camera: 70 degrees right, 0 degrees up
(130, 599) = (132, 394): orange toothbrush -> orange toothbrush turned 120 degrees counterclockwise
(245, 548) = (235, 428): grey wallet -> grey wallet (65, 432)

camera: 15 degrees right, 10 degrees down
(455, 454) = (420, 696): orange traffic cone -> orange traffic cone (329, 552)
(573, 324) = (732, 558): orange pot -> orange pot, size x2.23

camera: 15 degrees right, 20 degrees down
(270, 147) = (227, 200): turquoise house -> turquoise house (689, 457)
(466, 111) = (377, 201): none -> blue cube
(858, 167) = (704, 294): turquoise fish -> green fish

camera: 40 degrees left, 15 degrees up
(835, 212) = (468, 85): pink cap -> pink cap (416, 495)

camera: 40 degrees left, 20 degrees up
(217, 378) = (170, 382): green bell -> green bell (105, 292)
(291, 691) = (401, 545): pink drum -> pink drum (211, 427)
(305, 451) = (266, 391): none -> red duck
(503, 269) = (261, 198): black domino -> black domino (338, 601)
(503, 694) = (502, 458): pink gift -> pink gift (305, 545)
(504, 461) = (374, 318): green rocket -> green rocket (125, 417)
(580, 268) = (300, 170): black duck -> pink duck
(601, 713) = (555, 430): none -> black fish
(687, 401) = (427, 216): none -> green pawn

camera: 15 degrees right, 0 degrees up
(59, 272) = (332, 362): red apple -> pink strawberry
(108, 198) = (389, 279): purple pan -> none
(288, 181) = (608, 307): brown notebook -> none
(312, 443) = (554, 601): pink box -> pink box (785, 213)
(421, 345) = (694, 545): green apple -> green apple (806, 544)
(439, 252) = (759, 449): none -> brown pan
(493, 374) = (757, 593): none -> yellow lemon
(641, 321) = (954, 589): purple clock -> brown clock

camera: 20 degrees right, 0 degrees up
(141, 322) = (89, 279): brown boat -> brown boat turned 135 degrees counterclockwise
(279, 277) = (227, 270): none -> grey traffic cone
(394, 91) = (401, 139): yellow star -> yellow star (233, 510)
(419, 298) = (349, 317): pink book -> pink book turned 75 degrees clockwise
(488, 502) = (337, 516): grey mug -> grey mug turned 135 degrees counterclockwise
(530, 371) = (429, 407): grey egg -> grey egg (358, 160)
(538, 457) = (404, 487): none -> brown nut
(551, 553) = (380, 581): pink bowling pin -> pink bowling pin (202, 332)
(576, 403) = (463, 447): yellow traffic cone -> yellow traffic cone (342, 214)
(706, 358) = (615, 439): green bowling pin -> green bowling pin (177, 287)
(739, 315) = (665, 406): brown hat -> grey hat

## WHAT YOU HAVE TO DO:
Find every line in the records that uses the string "down", then copy it.

## WRITTEN REPLY:
camera: 15 degrees right, 10 degrees down
camera: 15 degrees right, 20 degrees down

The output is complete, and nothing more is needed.